**YOUR GOAL:** From the listing below, extract each line containing the string "white".

**DATA EXCERPT:**

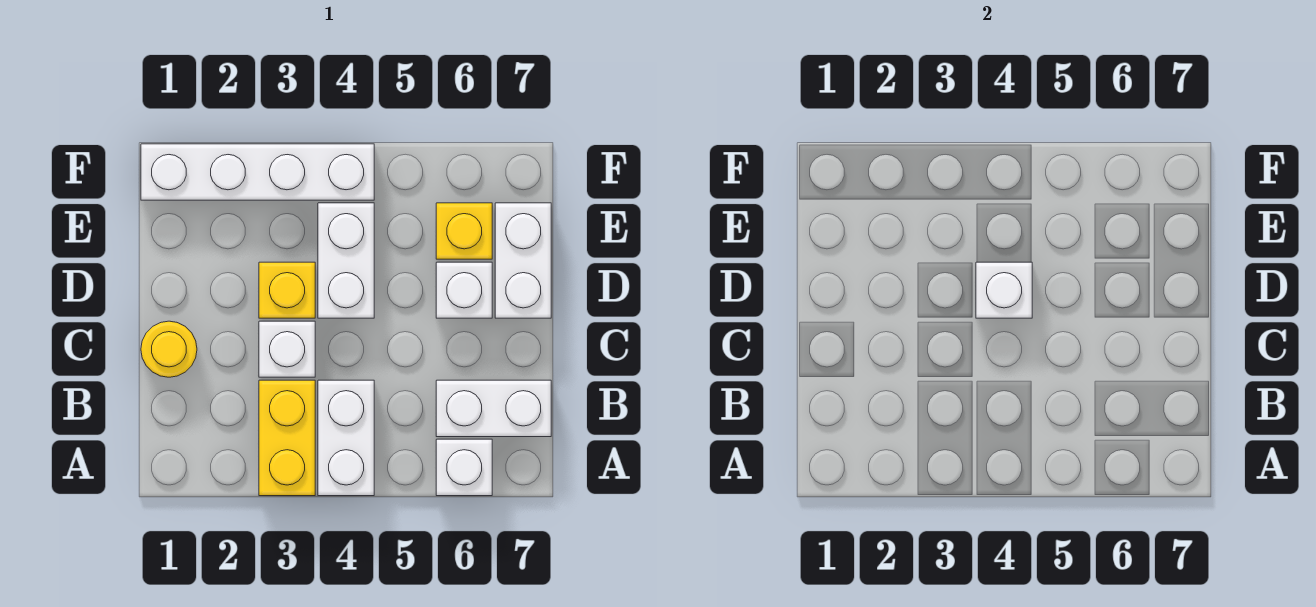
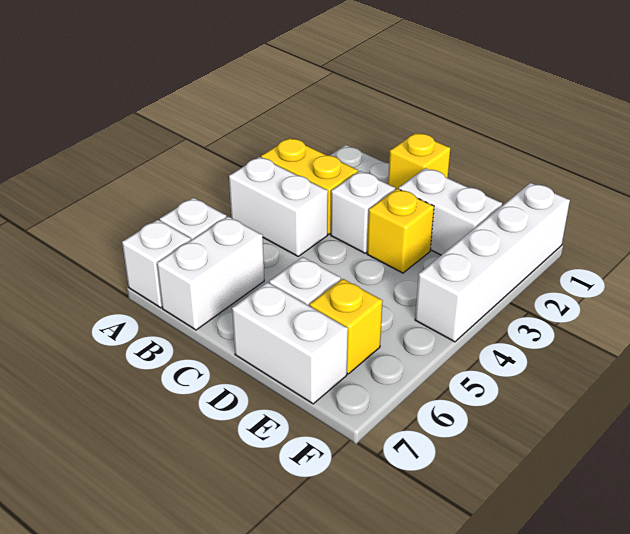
yellow round brick C1 level 1 -> yellow brick C1 level 1
white brick D4:E4 level 1 -> white brick D2:E2 level 1
white brick D4 level 2 -> white brick A7 level 1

**SOLUTION TO THE PROBLEM:**
white brick D4:E4 level 1 -> white brick D2:E2 level 1
white brick D4 level 2 -> white brick A7 level 1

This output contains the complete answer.